(Records drawn from a dataset)
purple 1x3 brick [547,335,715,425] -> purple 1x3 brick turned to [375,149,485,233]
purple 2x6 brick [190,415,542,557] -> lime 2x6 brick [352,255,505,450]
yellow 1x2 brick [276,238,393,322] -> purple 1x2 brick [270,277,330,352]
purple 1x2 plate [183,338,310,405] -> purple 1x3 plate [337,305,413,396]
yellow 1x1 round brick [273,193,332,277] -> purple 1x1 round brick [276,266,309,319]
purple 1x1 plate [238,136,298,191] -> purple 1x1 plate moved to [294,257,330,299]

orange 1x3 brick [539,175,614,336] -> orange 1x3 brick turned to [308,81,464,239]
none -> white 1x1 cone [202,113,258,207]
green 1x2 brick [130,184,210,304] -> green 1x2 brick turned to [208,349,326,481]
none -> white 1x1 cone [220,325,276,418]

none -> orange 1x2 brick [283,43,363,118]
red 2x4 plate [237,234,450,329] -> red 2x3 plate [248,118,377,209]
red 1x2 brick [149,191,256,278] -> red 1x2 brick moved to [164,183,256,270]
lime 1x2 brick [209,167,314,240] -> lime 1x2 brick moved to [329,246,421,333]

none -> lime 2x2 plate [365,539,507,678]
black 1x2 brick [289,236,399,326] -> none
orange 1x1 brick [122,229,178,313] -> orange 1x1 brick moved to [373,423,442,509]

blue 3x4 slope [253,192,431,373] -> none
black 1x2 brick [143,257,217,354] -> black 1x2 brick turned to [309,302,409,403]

WORK TO BE COMPLETED →
Give back the entries exactly. Omit none of them.

OUTPUT BELOW →
purple 1x3 brick [547,335,715,425] -> purple 1x3 brick turned to [375,149,485,233]
purple 2x6 brick [190,415,542,557] -> lime 2x6 brick [352,255,505,450]
yellow 1x2 brick [276,238,393,322] -> purple 1x2 brick [270,277,330,352]
purple 1x2 plate [183,338,310,405] -> purple 1x3 plate [337,305,413,396]
yellow 1x1 round brick [273,193,332,277] -> purple 1x1 round brick [276,266,309,319]
purple 1x1 plate [238,136,298,191] -> purple 1x1 plate moved to [294,257,330,299]

orange 1x3 brick [539,175,614,336] -> orange 1x3 brick turned to [308,81,464,239]
none -> white 1x1 cone [202,113,258,207]
green 1x2 brick [130,184,210,304] -> green 1x2 brick turned to [208,349,326,481]
none -> white 1x1 cone [220,325,276,418]

none -> orange 1x2 brick [283,43,363,118]
red 2x4 plate [237,234,450,329] -> red 2x3 plate [248,118,377,209]
red 1x2 brick [149,191,256,278] -> red 1x2 brick moved to [164,183,256,270]
lime 1x2 brick [209,167,314,240] -> lime 1x2 brick moved to [329,246,421,333]

none -> lime 2x2 plate [365,539,507,678]
black 1x2 brick [289,236,399,326] -> none
orange 1x1 brick [122,229,178,313] -> orange 1x1 brick moved to [373,423,442,509]

blue 3x4 slope [253,192,431,373] -> none
black 1x2 brick [143,257,217,354] -> black 1x2 brick turned to [309,302,409,403]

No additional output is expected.